━━━━━ Data provided ━━━━━

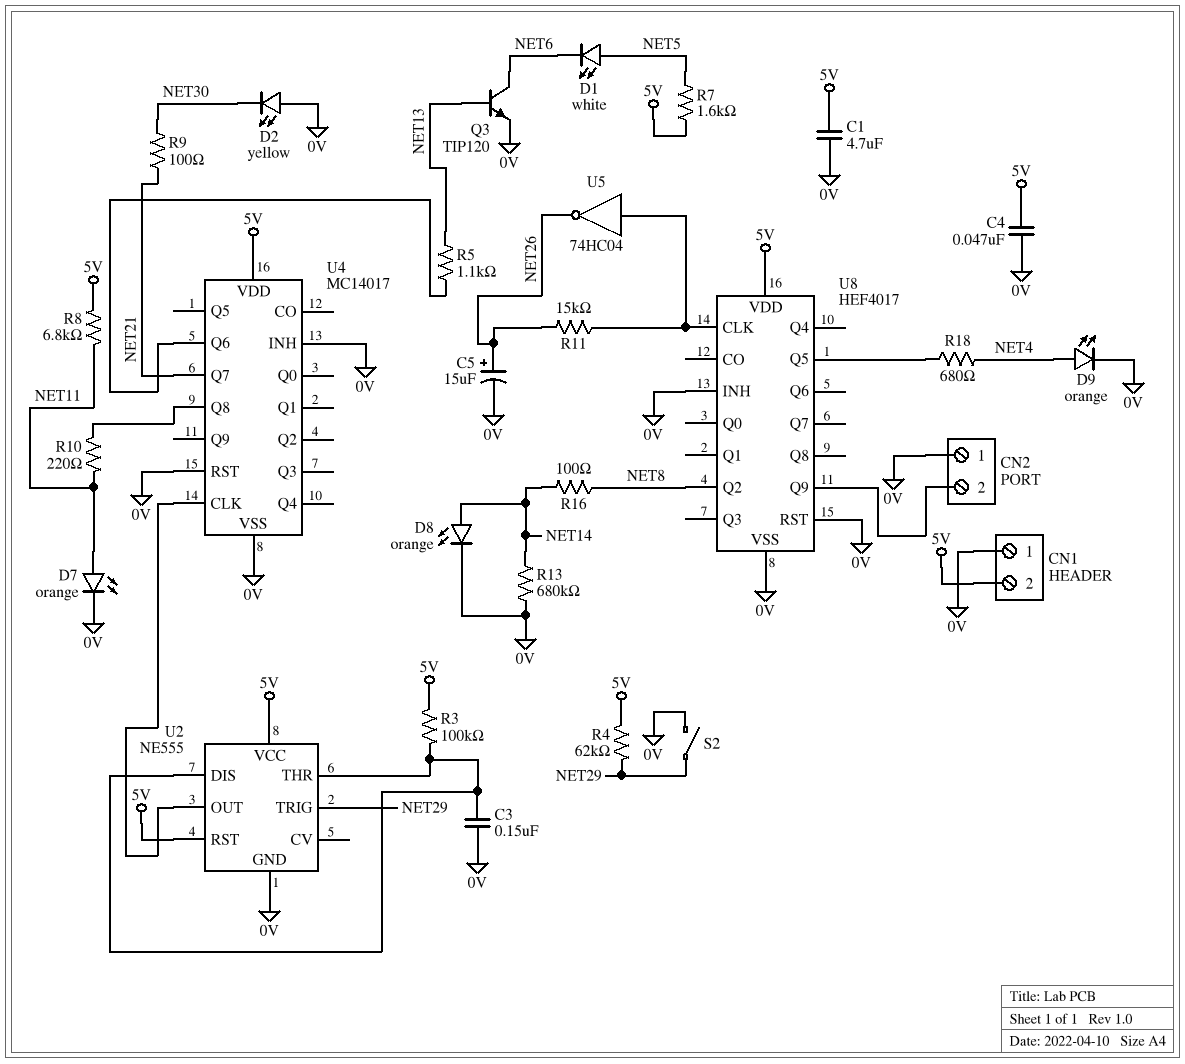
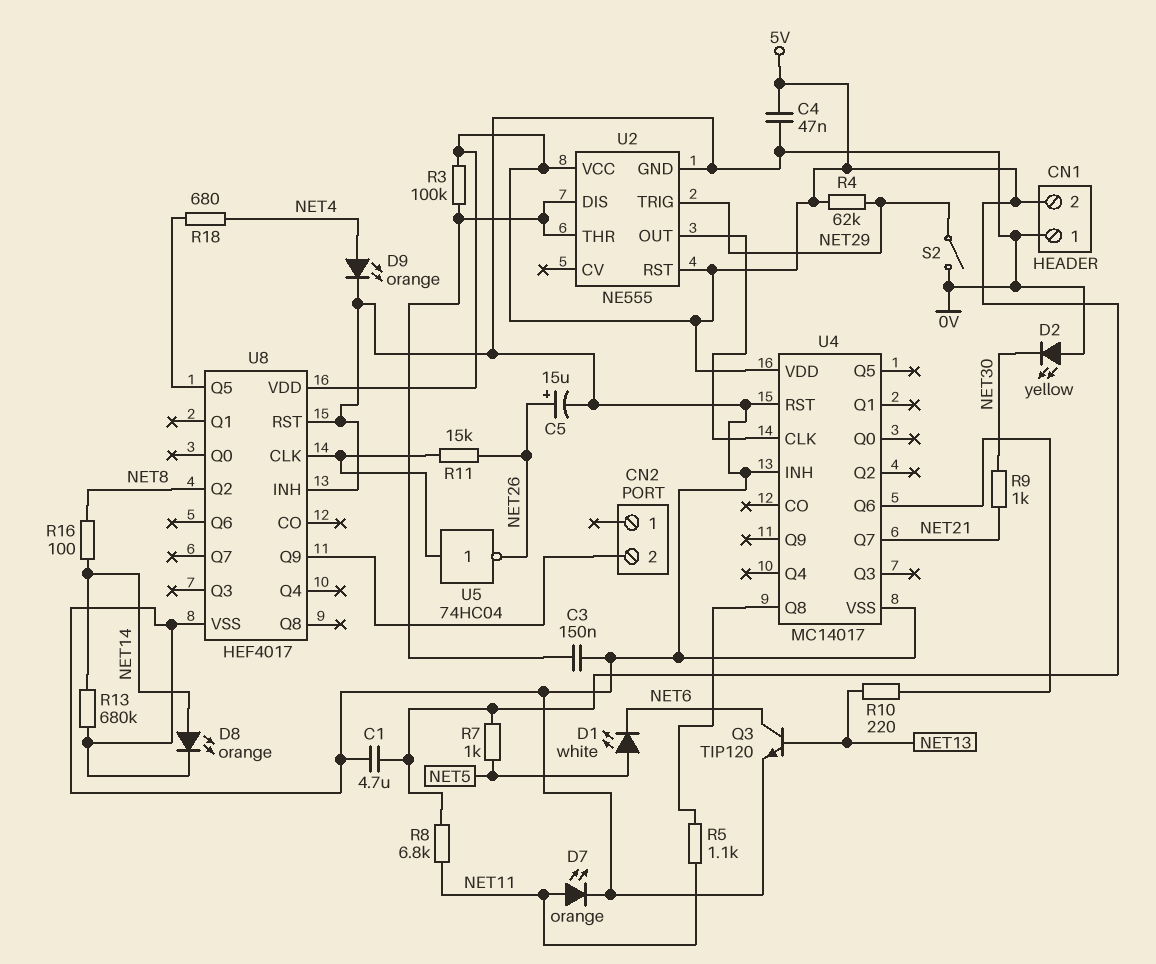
CN2 pin 1: 0V -> none
R5: 1.1k (NET13, U4/Q6) -> 1.1k (NET11, U4/Q8)
R7: 1.6k (5V, NET5) -> 1k (5V, NET5)
R9: 100 (NET21, NET30) -> 1k (NET21, NET30)
R10: 220 (NET11, U4/Q8) -> 220 (NET13, U4/Q6)

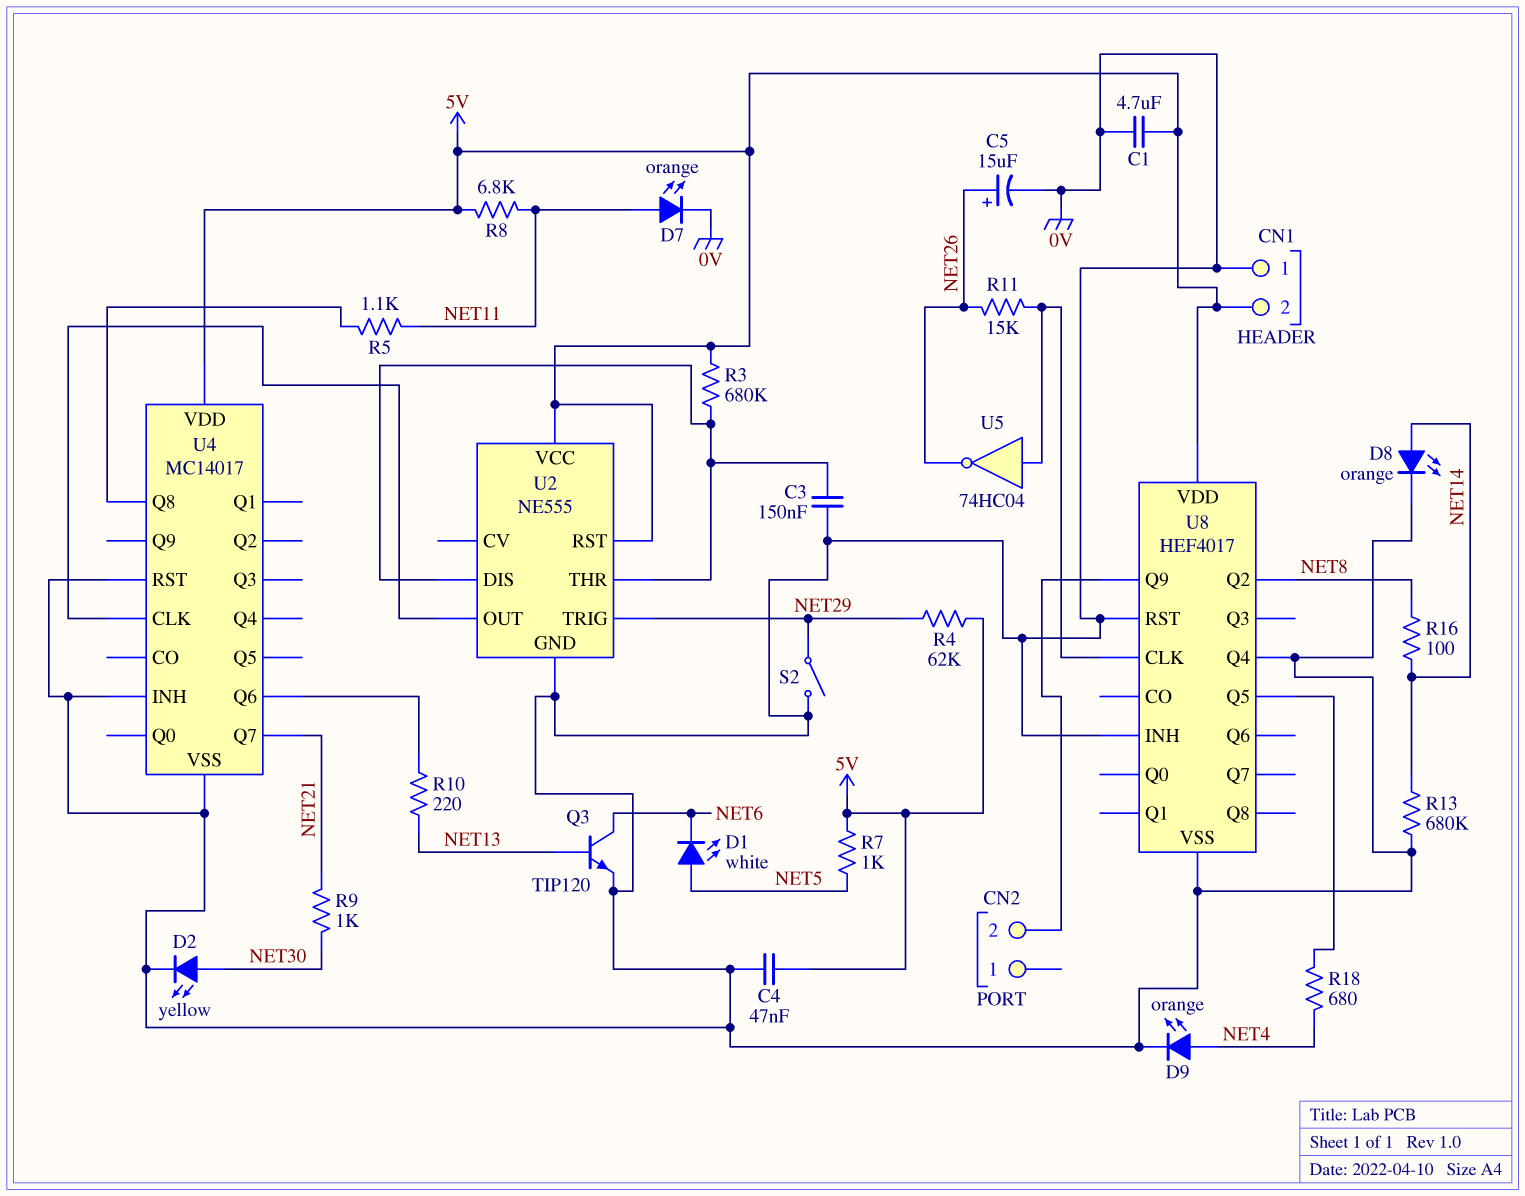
D2: LED yellow (A 0V, K NET30) -> LED yellow (A NET30, K 0V)
R3: 100k (5V, U2/DIS) -> 680k (5V, U2/DIS)
U8 pin Q4: none -> 0V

━━━━━

What you are asked to do:
Transcribe the whole of the data exactly, minus any pictures.

Answer below:
CN2 pin 1: 0V -> none
R5: 1.1k (NET13, U4/Q6) -> 1.1k (NET11, U4/Q8)
R7: 1.6k (5V, NET5) -> 1k (5V, NET5)
R9: 100 (NET21, NET30) -> 1k (NET21, NET30)
R10: 220 (NET11, U4/Q8) -> 220 (NET13, U4/Q6)

D2: LED yellow (A 0V, K NET30) -> LED yellow (A NET30, K 0V)
R3: 100k (5V, U2/DIS) -> 680k (5V, U2/DIS)
U8 pin Q4: none -> 0V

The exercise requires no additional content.